**SUPPLIED ENTRIES:**
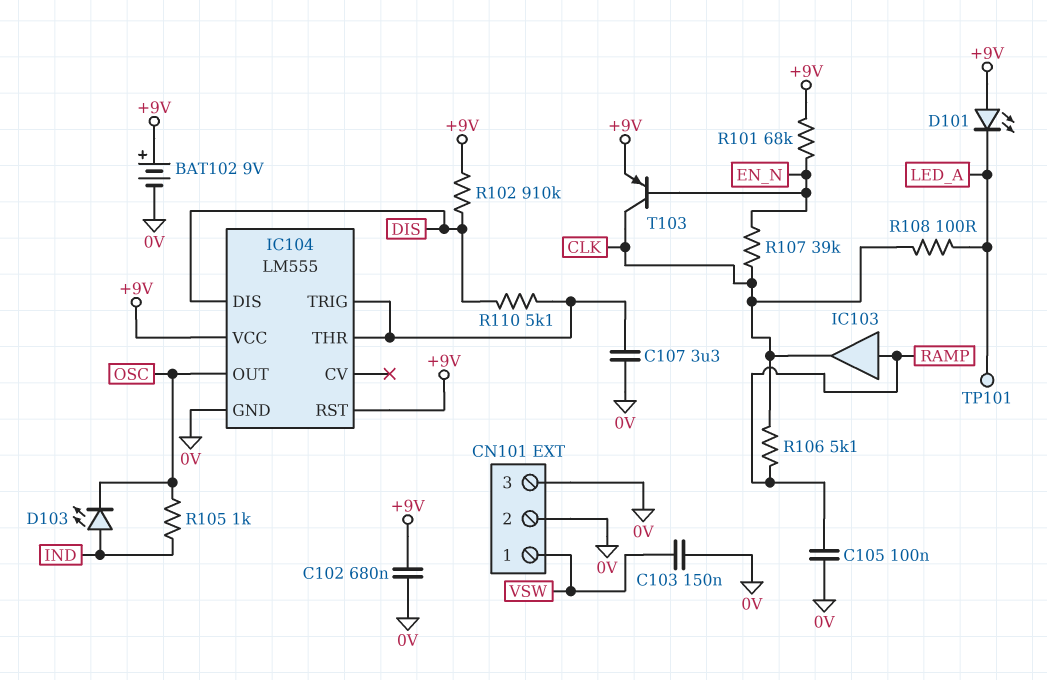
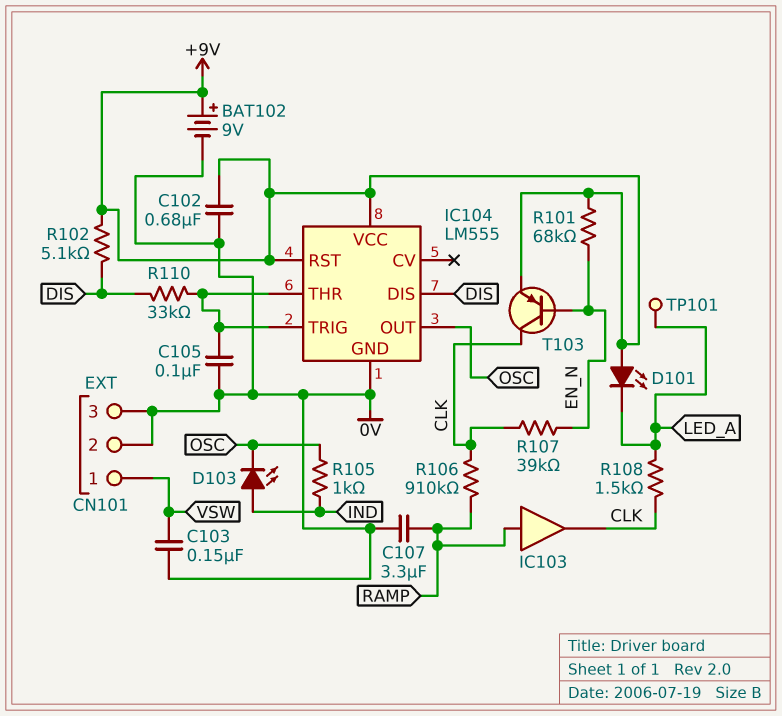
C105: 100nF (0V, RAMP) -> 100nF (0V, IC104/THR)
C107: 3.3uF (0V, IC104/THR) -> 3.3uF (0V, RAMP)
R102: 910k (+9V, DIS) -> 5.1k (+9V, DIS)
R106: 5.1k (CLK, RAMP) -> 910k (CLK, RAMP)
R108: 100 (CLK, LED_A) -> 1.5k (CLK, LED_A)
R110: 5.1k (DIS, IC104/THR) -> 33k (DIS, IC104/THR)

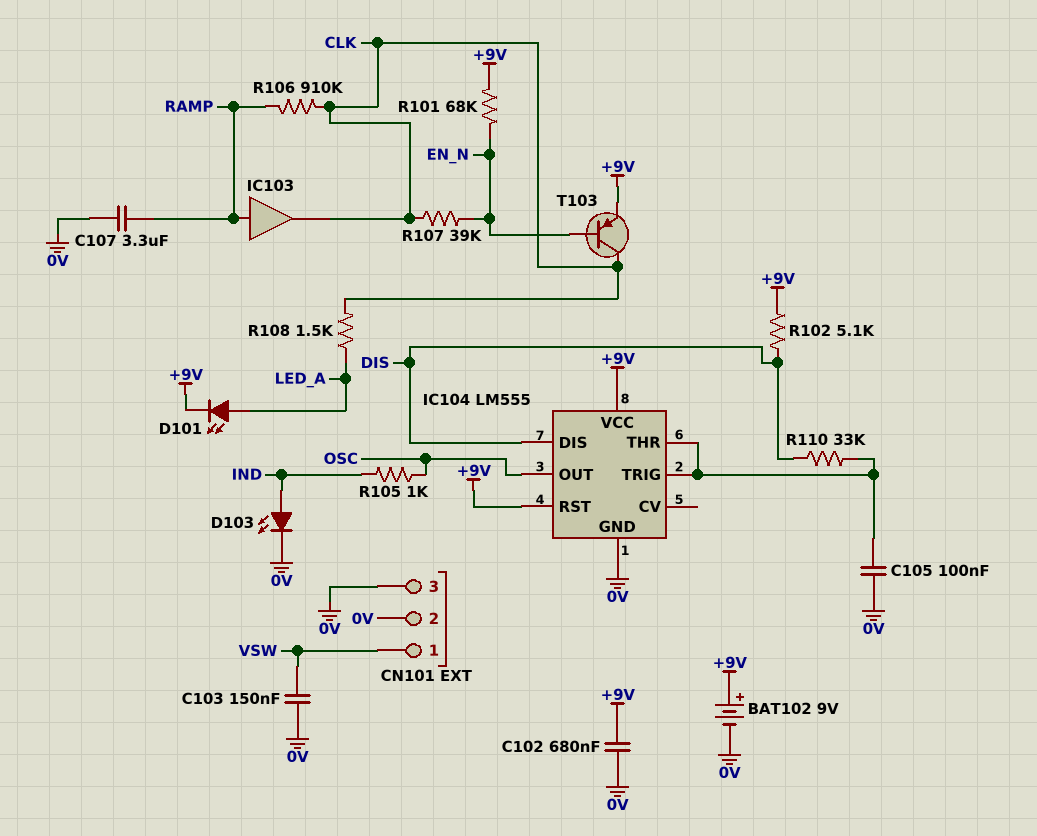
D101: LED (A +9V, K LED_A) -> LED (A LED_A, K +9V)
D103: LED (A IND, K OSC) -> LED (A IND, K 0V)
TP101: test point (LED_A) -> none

* * *

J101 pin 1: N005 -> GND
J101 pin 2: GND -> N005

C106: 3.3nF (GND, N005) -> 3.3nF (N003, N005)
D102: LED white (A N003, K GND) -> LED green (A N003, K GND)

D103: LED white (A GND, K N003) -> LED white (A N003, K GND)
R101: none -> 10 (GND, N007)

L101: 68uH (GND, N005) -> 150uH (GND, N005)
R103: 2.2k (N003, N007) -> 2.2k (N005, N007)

---

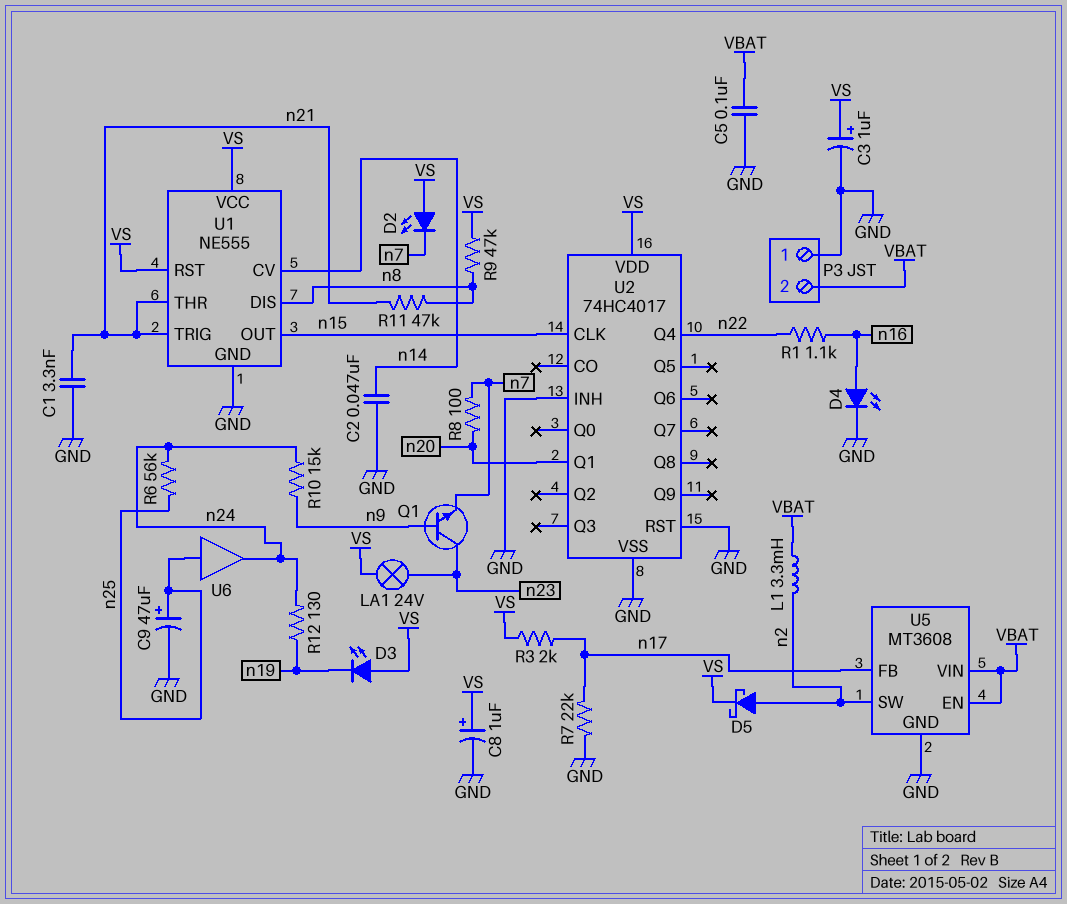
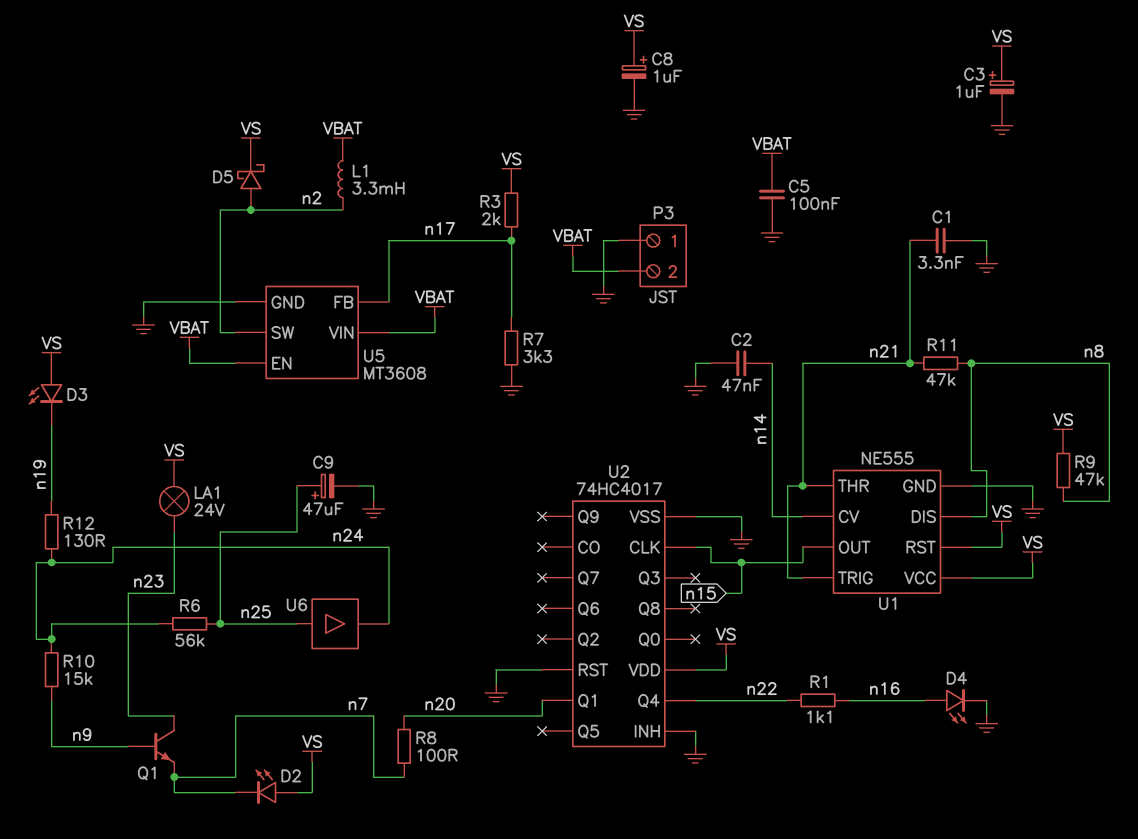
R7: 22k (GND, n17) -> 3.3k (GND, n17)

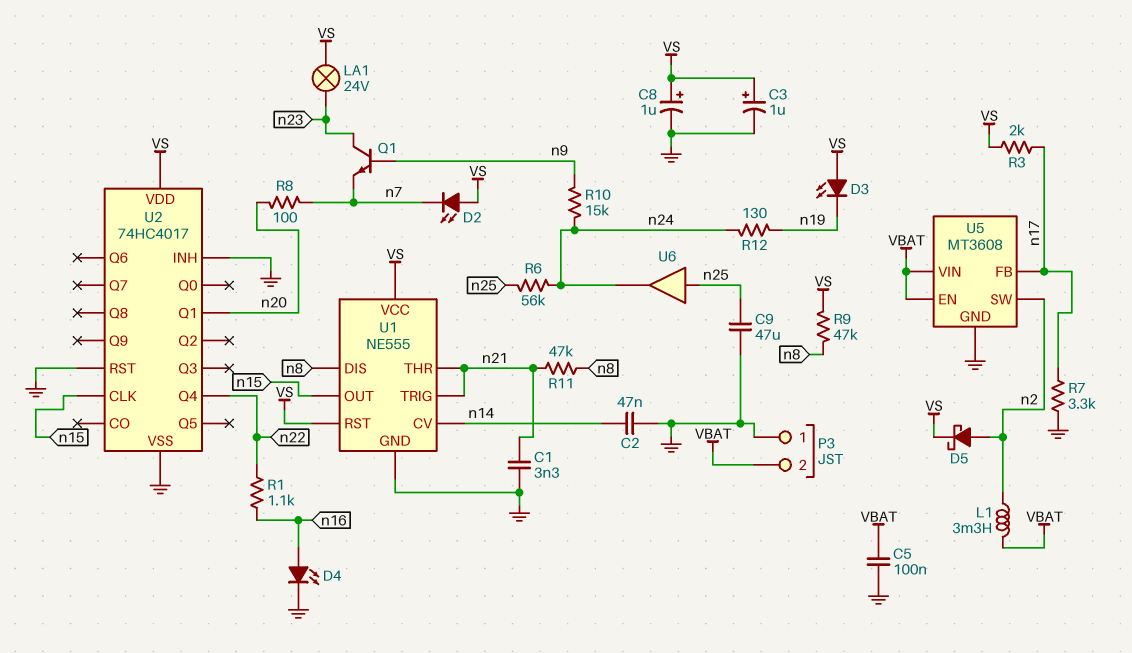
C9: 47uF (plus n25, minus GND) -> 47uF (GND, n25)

**TASK BRIEF:** Using the records above, return verbatim only the part that opens with the line containing "C105: 100nF (0V, RAMP)" and closes with the line containing "TP101: test point (LED_A) -> none"; pictures stay out.

**RESPONSE TO THIS EXERCISE:**
C105: 100nF (0V, RAMP) -> 100nF (0V, IC104/THR)
C107: 3.3uF (0V, IC104/THR) -> 3.3uF (0V, RAMP)
R102: 910k (+9V, DIS) -> 5.1k (+9V, DIS)
R106: 5.1k (CLK, RAMP) -> 910k (CLK, RAMP)
R108: 100 (CLK, LED_A) -> 1.5k (CLK, LED_A)
R110: 5.1k (DIS, IC104/THR) -> 33k (DIS, IC104/THR)

D101: LED (A +9V, K LED_A) -> LED (A LED_A, K +9V)
D103: LED (A IND, K OSC) -> LED (A IND, K 0V)
TP101: test point (LED_A) -> none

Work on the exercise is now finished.